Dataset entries
══════════
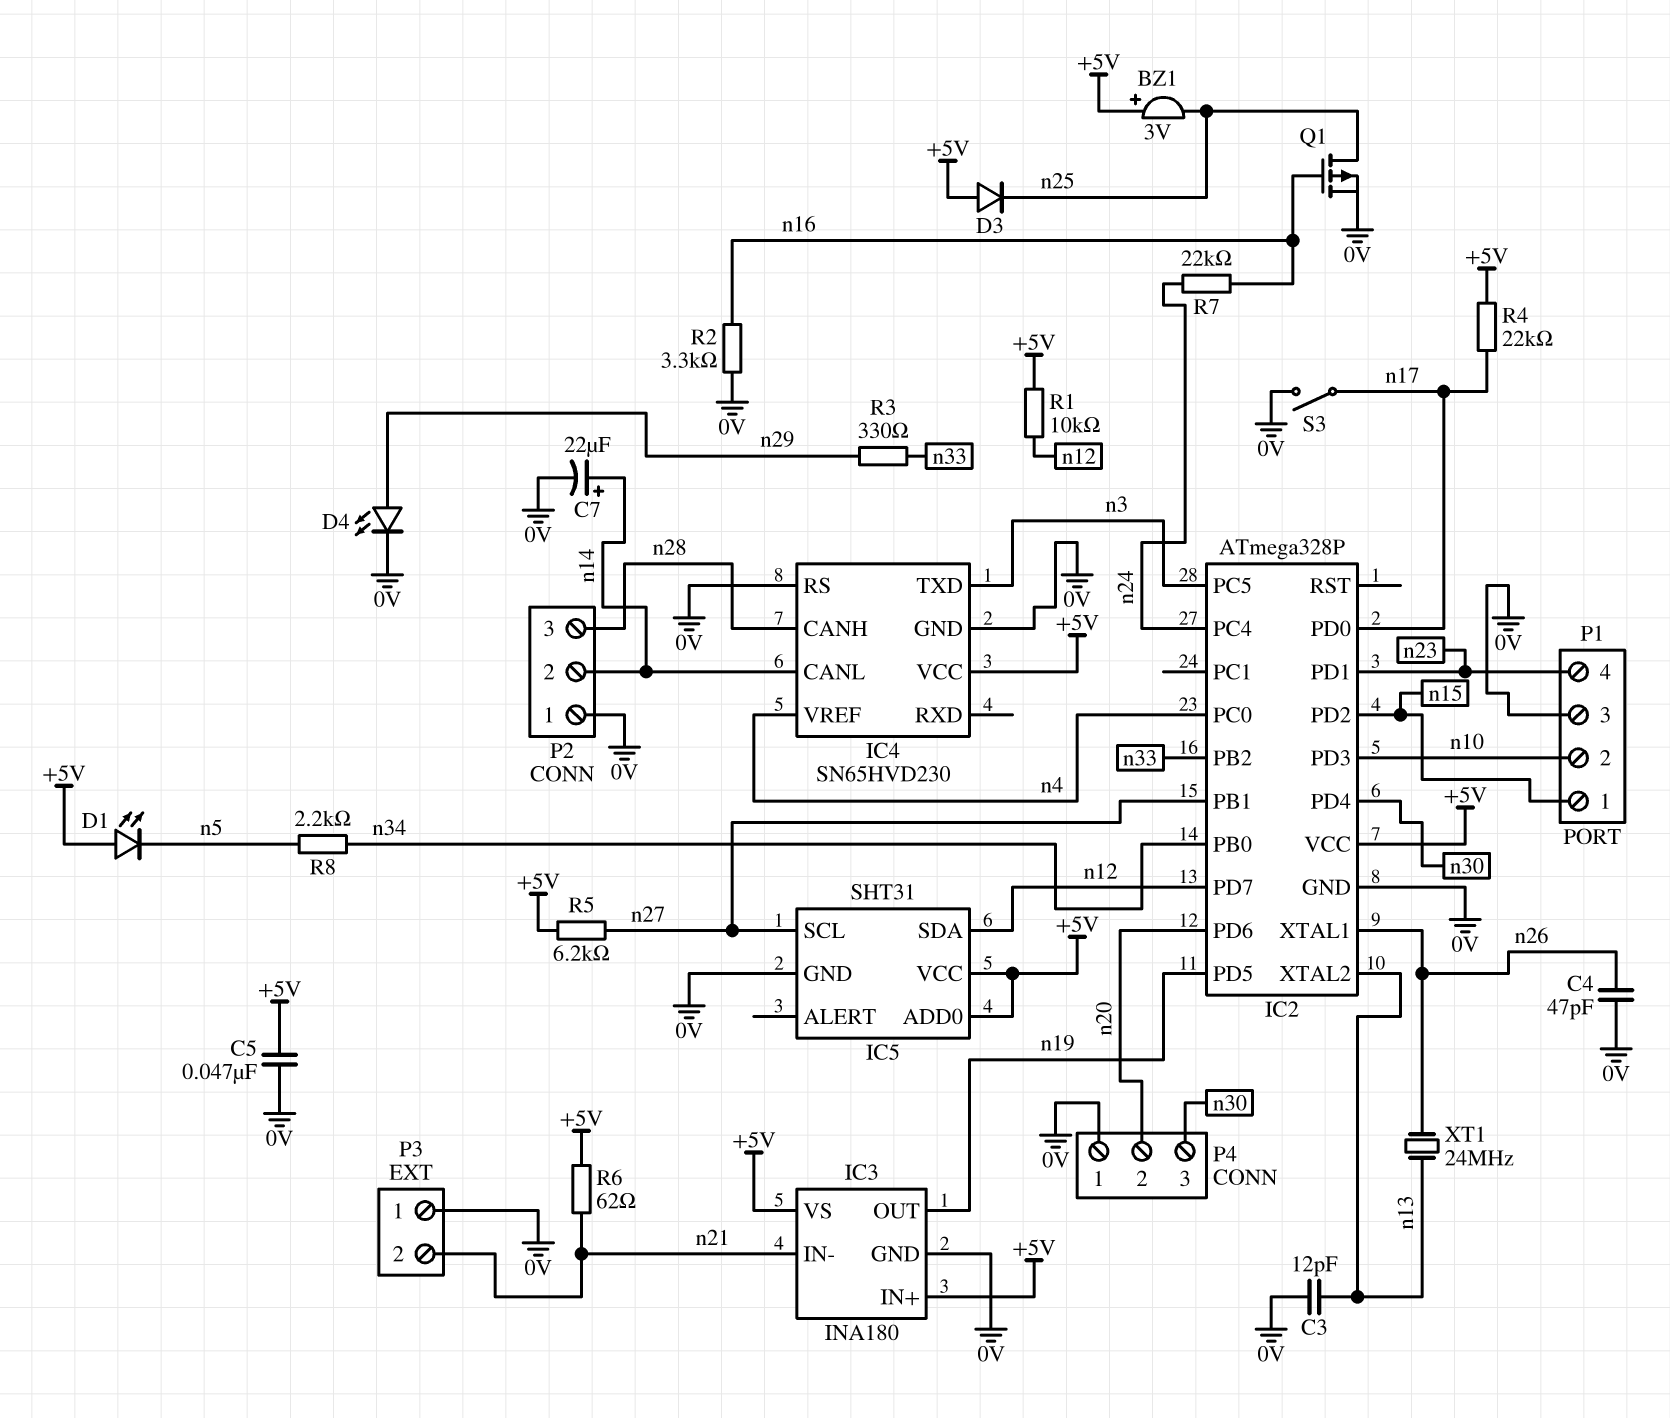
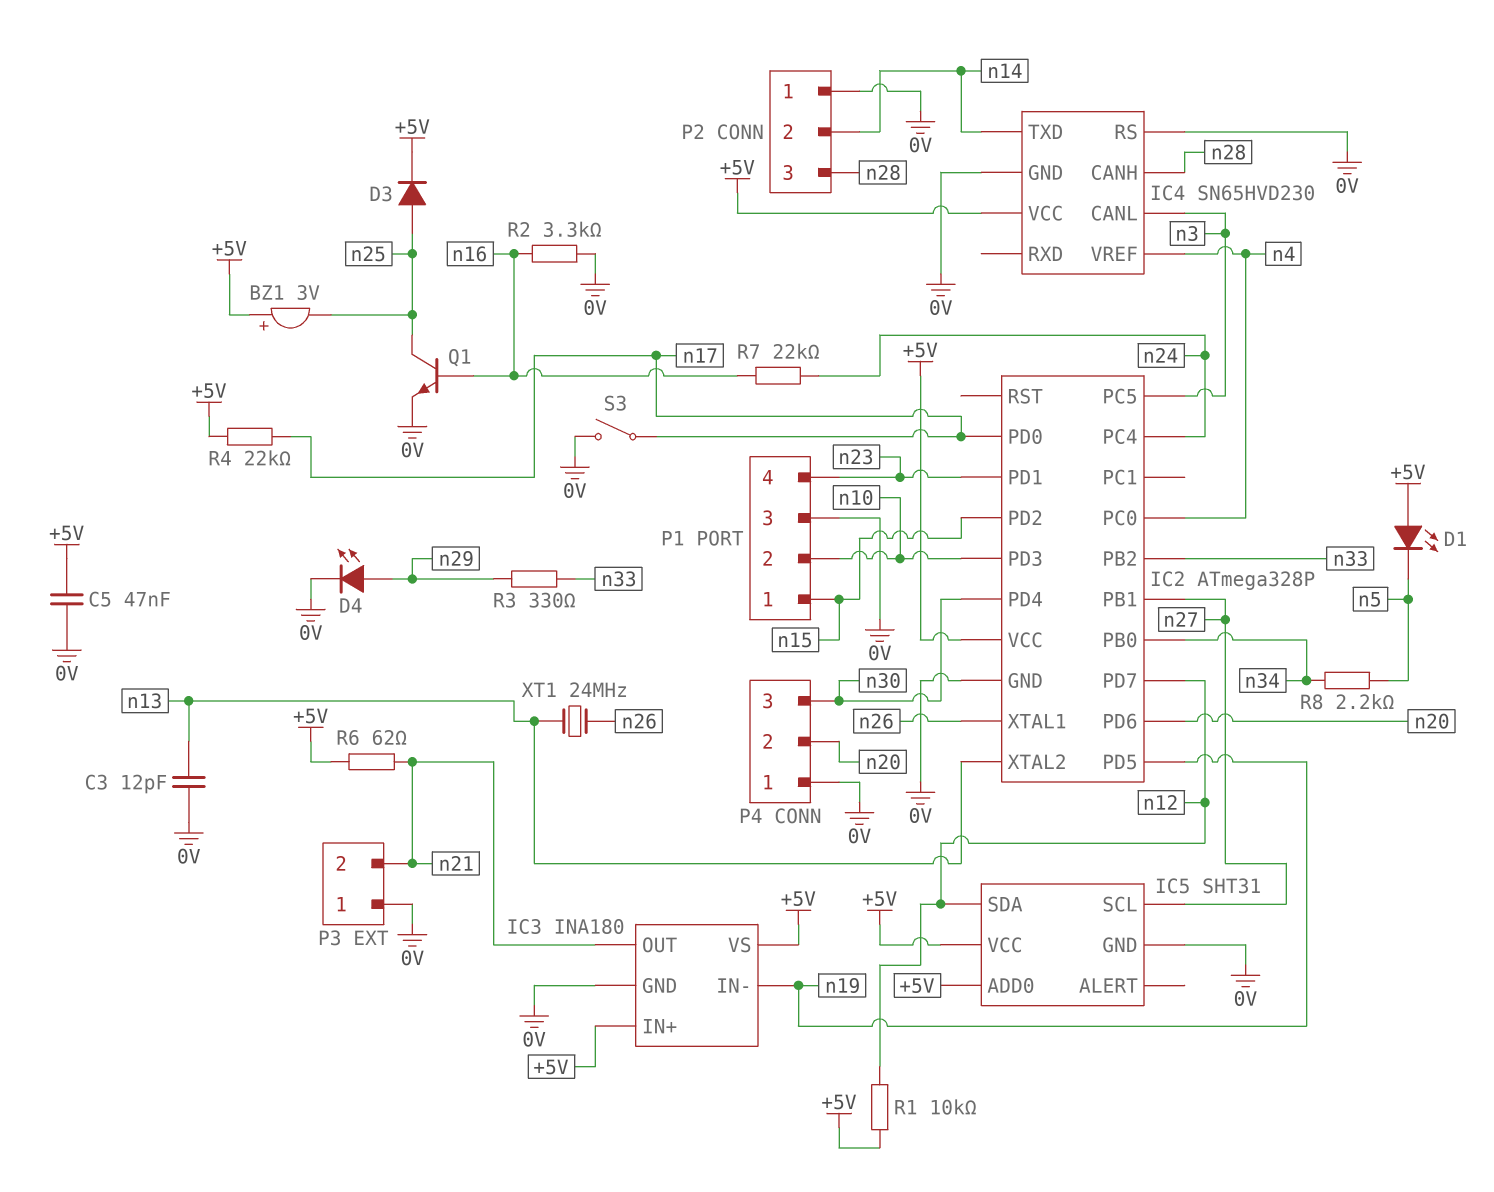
C4: 47pF (0V, n26) -> none
C7: 22uF (plus n14, minus 0V) -> none
D3: diode (A +5V, K n25) -> diode (A n25, K +5V)
IC3 pin IN-: n21 -> n19
IC3 pin OUT: n19 -> n21
IC4 pin CANL: n14 -> n3
IC4 pin TXD: n3 -> n14
Q1: PMOS (G n16, D n25, S 0V) -> NPN (B n16, C n25, E 0V)
R5: 6.2k (+5V, n27) -> none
══════════
## Task directions
Return all the entries word for word, but omit any pictures they contain.

## Output for this task
C4: 47pF (0V, n26) -> none
C7: 22uF (plus n14, minus 0V) -> none
D3: diode (A +5V, K n25) -> diode (A n25, K +5V)
IC3 pin IN-: n21 -> n19
IC3 pin OUT: n19 -> n21
IC4 pin CANL: n14 -> n3
IC4 pin TXD: n3 -> n14
Q1: PMOS (G n16, D n25, S 0V) -> NPN (B n16, C n25, E 0V)
R5: 6.2k (+5V, n27) -> none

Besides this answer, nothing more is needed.